- [YOUR INSTRUCTIONS] Within the entries below, please retype exactly the lines starting with the line that has "Features: [139,502,375,662] ->" and going on through the line that has "Features: [172,677,463,818] ->", but not the pictures.

- [THE INPUT]
::::

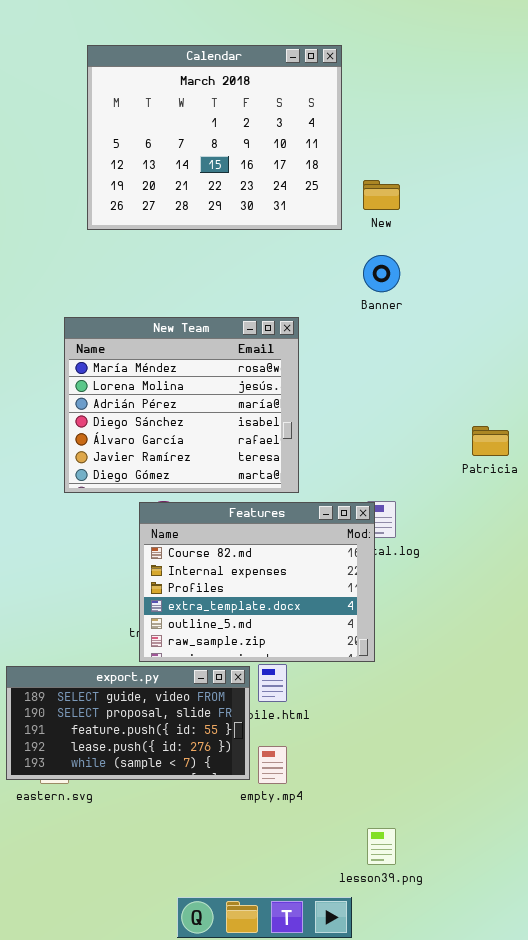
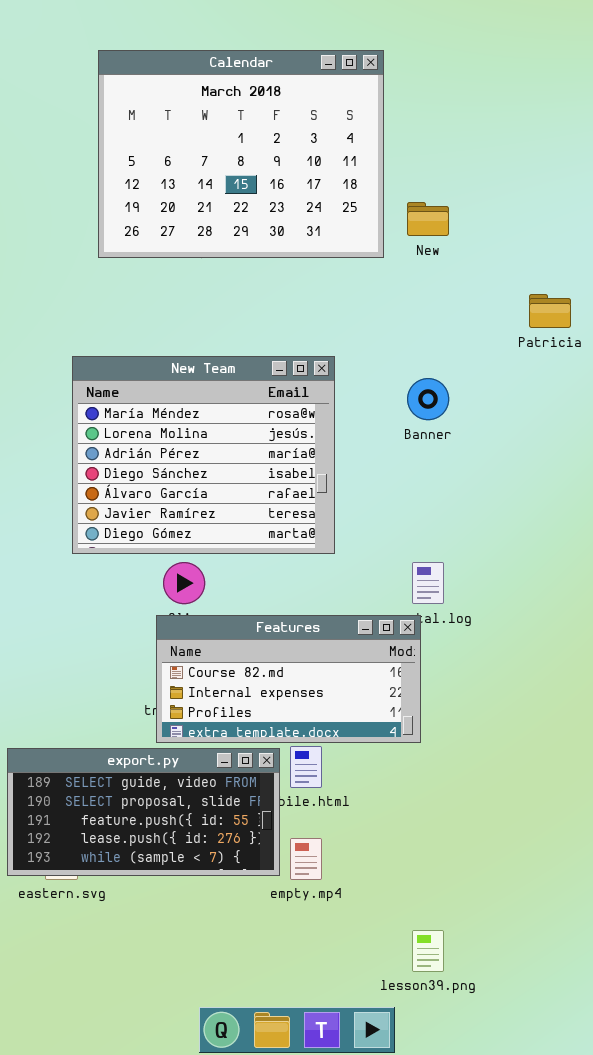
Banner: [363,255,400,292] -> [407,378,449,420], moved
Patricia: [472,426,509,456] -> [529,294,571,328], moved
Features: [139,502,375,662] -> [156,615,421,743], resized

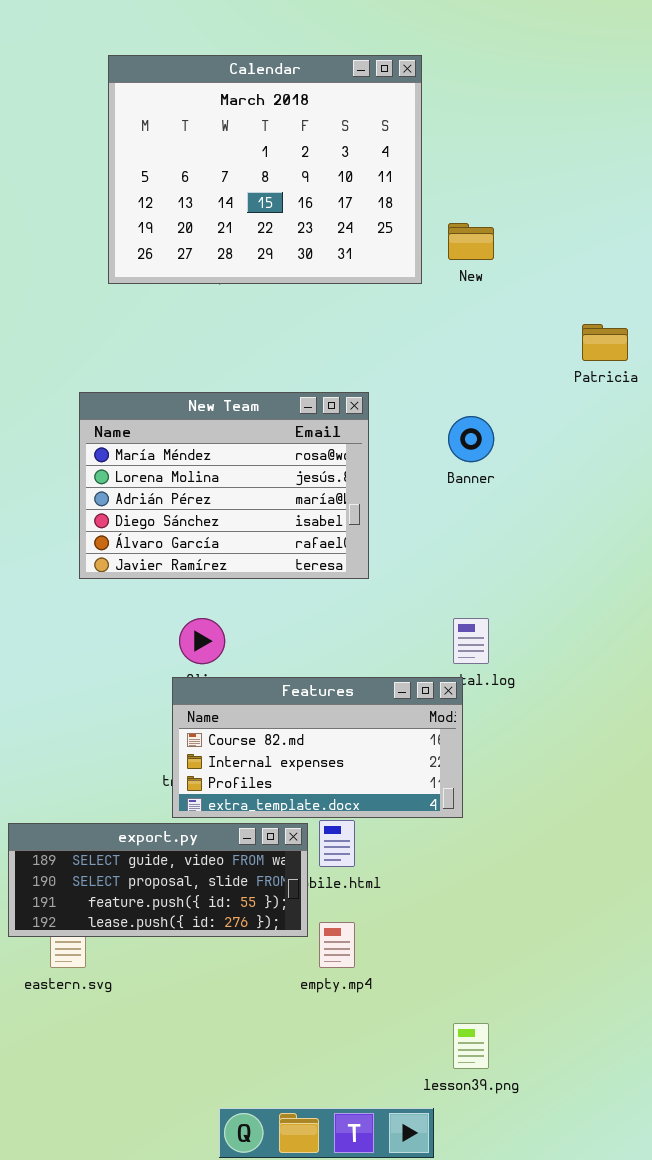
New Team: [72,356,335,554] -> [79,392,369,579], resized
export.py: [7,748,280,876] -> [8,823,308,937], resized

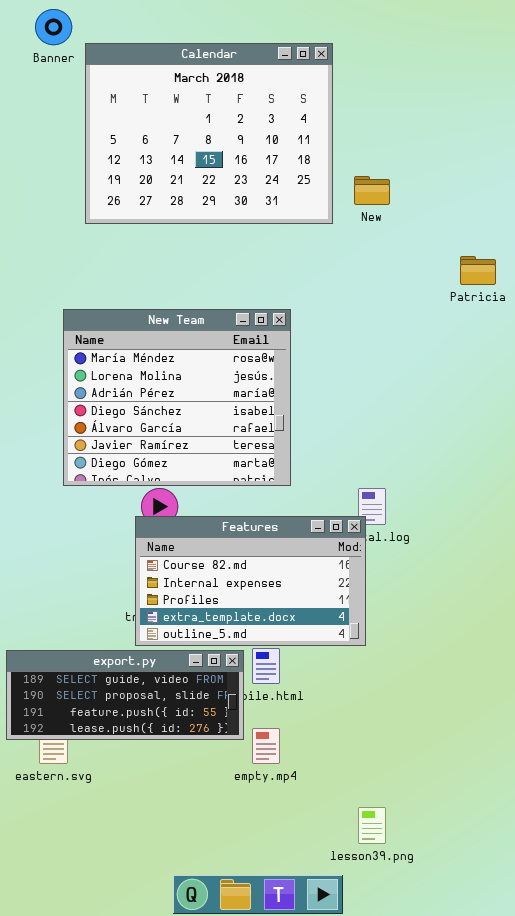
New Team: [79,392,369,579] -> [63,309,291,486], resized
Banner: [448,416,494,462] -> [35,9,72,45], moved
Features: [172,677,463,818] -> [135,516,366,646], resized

::::

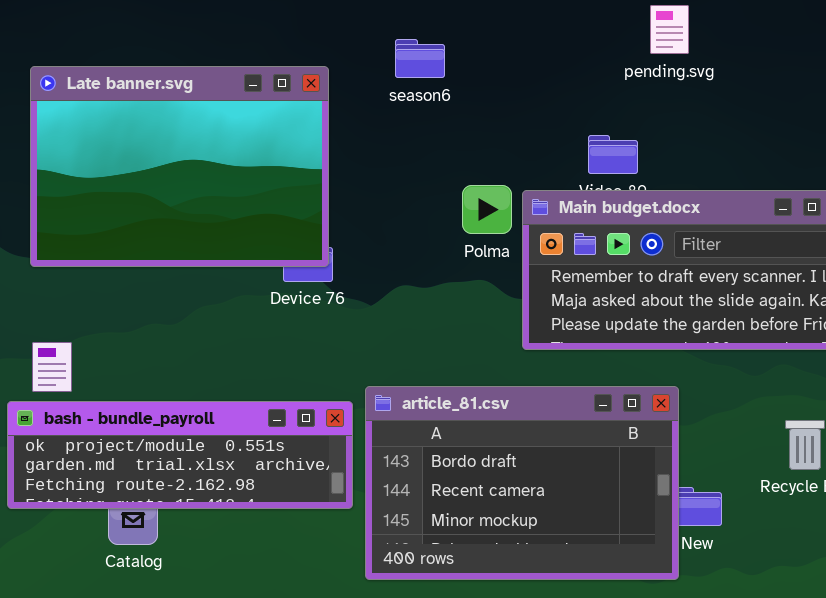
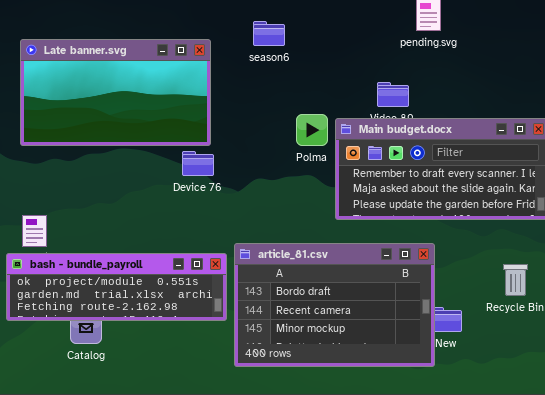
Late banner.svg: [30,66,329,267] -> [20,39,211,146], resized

::::

- [TASK RESPONSE]
Features: [139,502,375,662] -> [156,615,421,743], resized

New Team: [72,356,335,554] -> [79,392,369,579], resized
export.py: [7,748,280,876] -> [8,823,308,937], resized

New Team: [79,392,369,579] -> [63,309,291,486], resized
Banner: [448,416,494,462] -> [35,9,72,45], moved
Features: [172,677,463,818] -> [135,516,366,646], resized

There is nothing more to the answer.